━━ Supplied information ━━
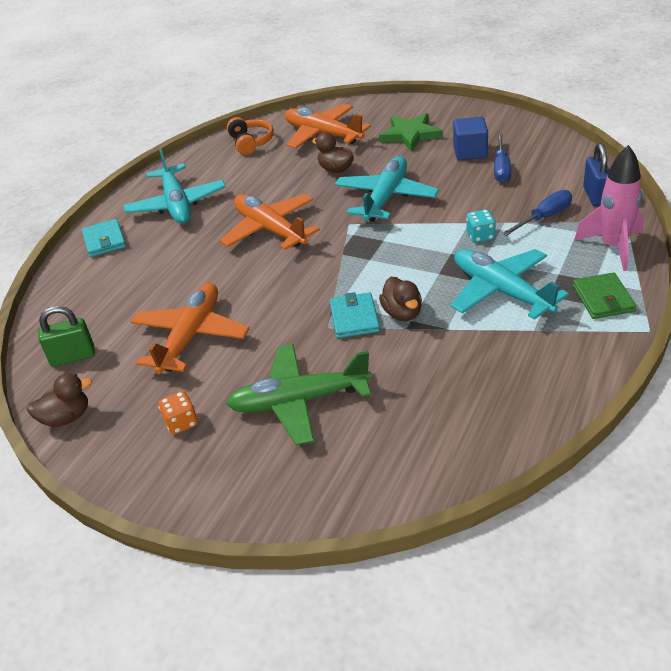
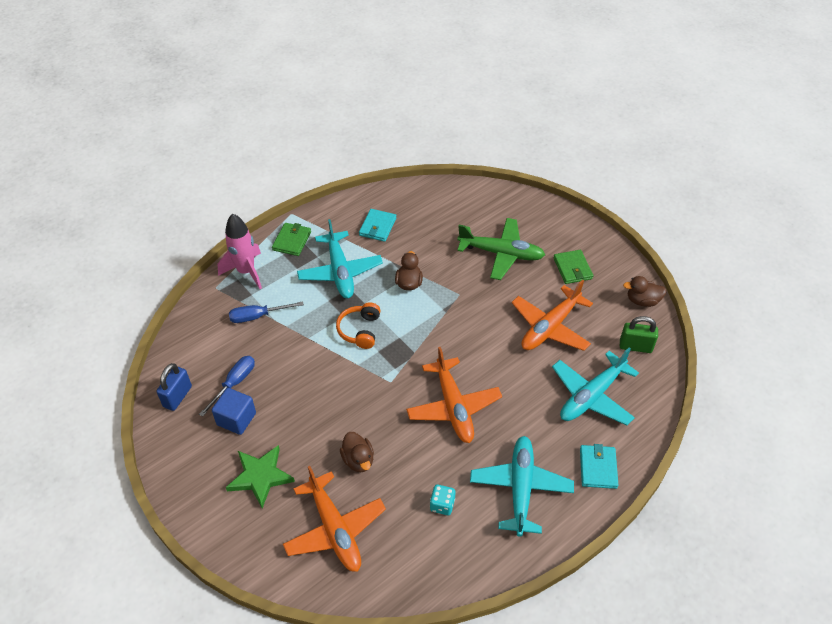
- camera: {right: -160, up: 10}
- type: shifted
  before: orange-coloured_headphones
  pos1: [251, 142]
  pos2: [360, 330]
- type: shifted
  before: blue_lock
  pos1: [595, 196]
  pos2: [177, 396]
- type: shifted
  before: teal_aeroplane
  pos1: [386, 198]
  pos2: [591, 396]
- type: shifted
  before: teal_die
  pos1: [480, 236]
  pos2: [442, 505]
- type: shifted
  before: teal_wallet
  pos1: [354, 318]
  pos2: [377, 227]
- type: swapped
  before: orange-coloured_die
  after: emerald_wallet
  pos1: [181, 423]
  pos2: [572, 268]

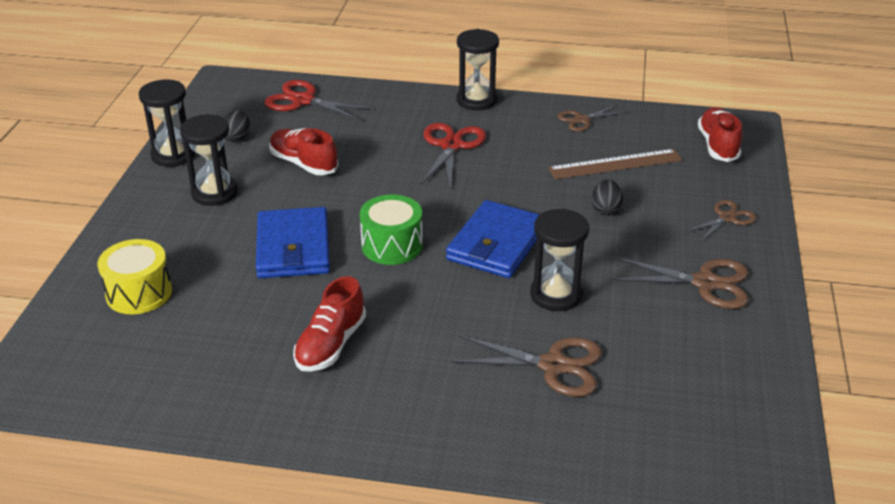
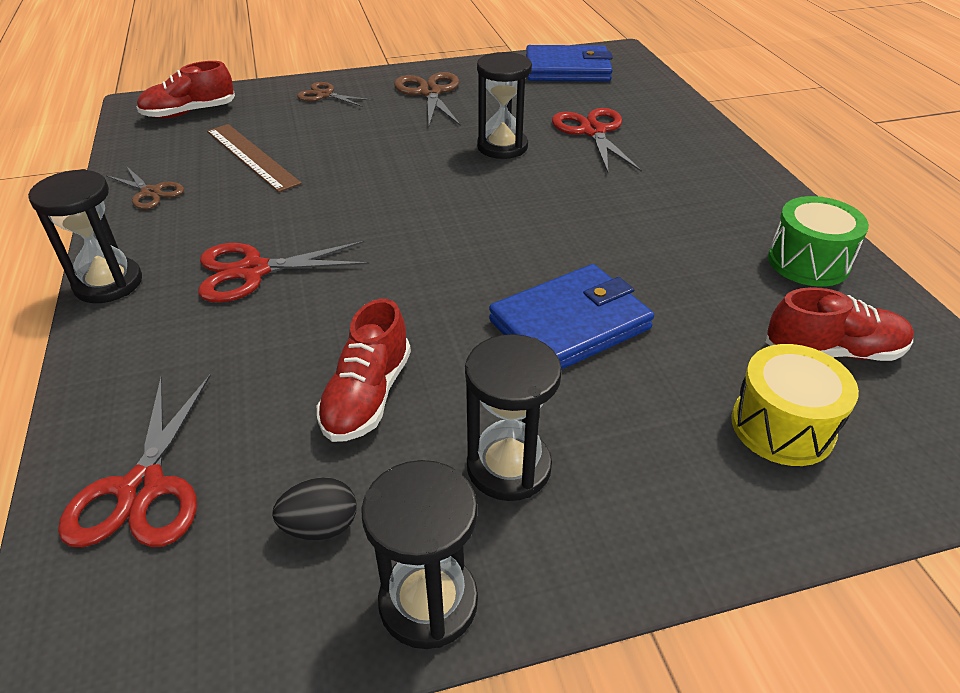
- camera: {right: -115, up: 5}
- type: gone
  before: ebony_egg
  pos1: [606, 210]
- type: shifted
  before: emerald_toy_drum
  pos1: [392, 245]
  pos2: [808, 262]
- type: shifted
  before: blue_wallet
  pos1: [496, 244]
  pos2: [567, 69]
- type: shifted
  before: red_lace-up_shoe
  pos1: [330, 345]
  pos2: [833, 351]
- type: repainted
  before: dark_brown_shears
  after: red_shears
  pos1: [553, 366]
  pos2: [593, 131]

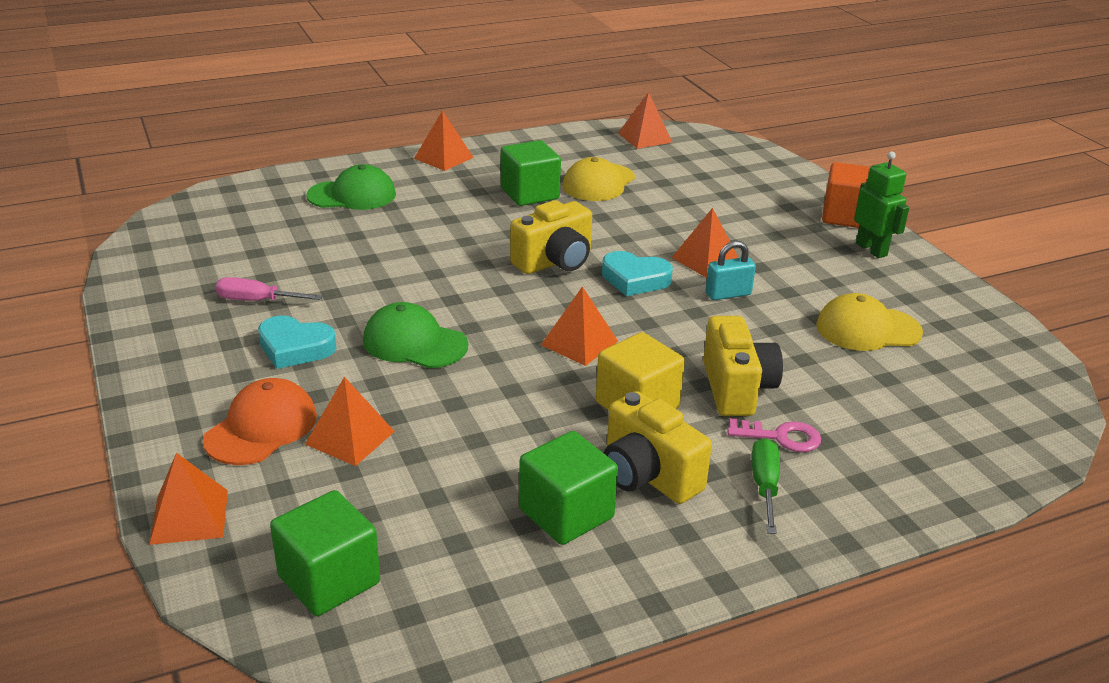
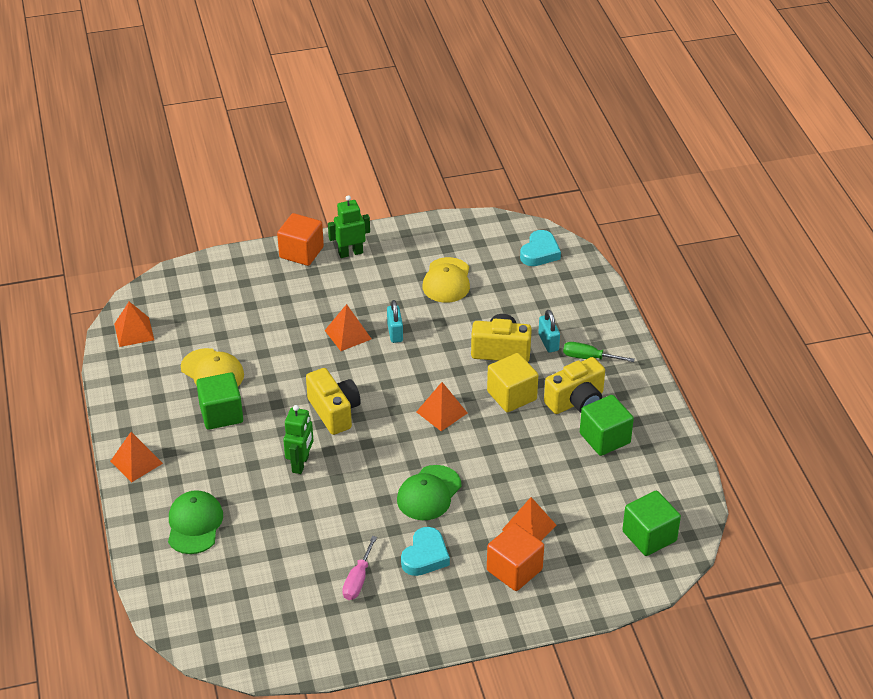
- camera: {right: -80, up: 10}
- type: shifted
  before: teal_heart
  pos1: [635, 279]
  pos2: [540, 252]
- type: swapped
  before: orange-coloured_cap
  after: orange-coloured_block
  pos1: [261, 428]
  pos2: [514, 570]
- type: swapped
  before: rosy_door_key
  after: teal_lock
  pos1: [781, 437]
  pos2: [548, 342]
- type: gone
  before: orange-coloured_pyramid_shape
  pos1: [189, 516]
- type: new
  after: emerald_robot_figure
  pos2: [301, 464]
━━━
In the entries above, some lines hold the string "orange". Copy each of them.

#### Answer below:
  before: orange-coloured_headphones
  before: orange-coloured_die
  before: orange-coloured_cap
  after: orange-coloured_block
  before: orange-coloured_pyramid_shape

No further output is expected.